→ Your goal
Return the data exactly, without pictures.

*** Raw data ***

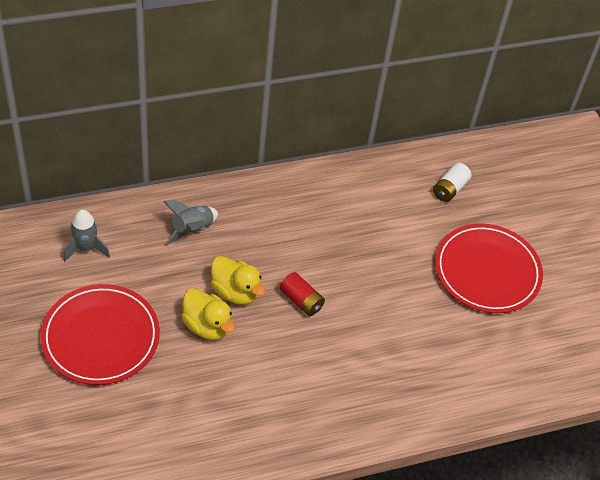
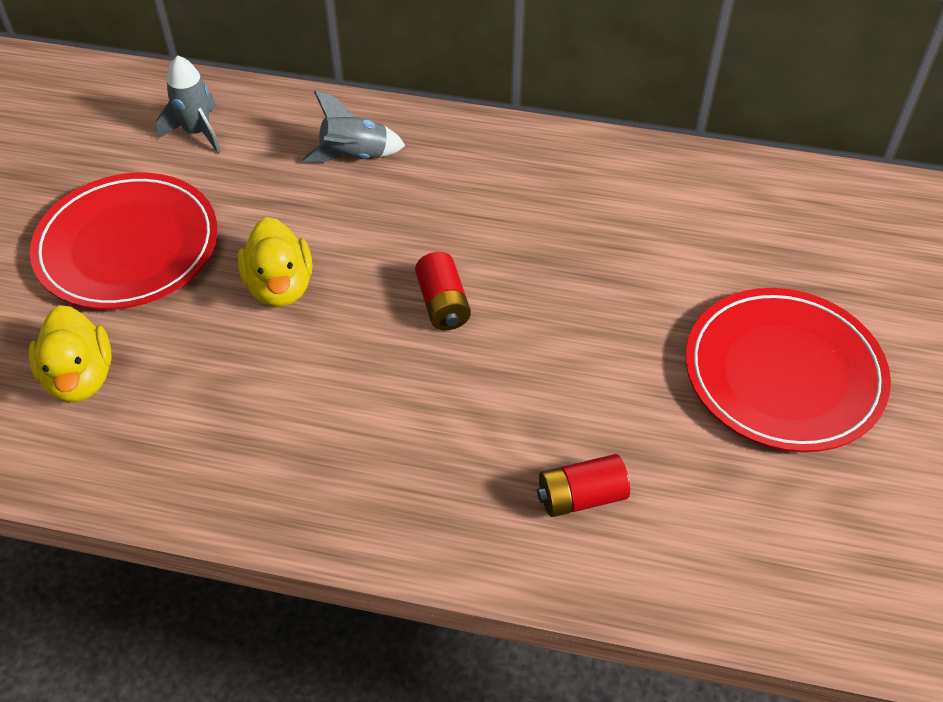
camera: 35 degrees right, 0 degrees up
(235, 292) = (354, 256): yellow duck -> yellow duck (80, 377)
(432, 374) = (581, 497): none -> red battery
(450, 189) = (793, 231): white battery -> none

*** End of Raw data ***

→ Answer box
camera: 35 degrees right, 0 degrees up
(235, 292) = (354, 256): yellow duck -> yellow duck (80, 377)
(432, 374) = (581, 497): none -> red battery
(450, 189) = (793, 231): white battery -> none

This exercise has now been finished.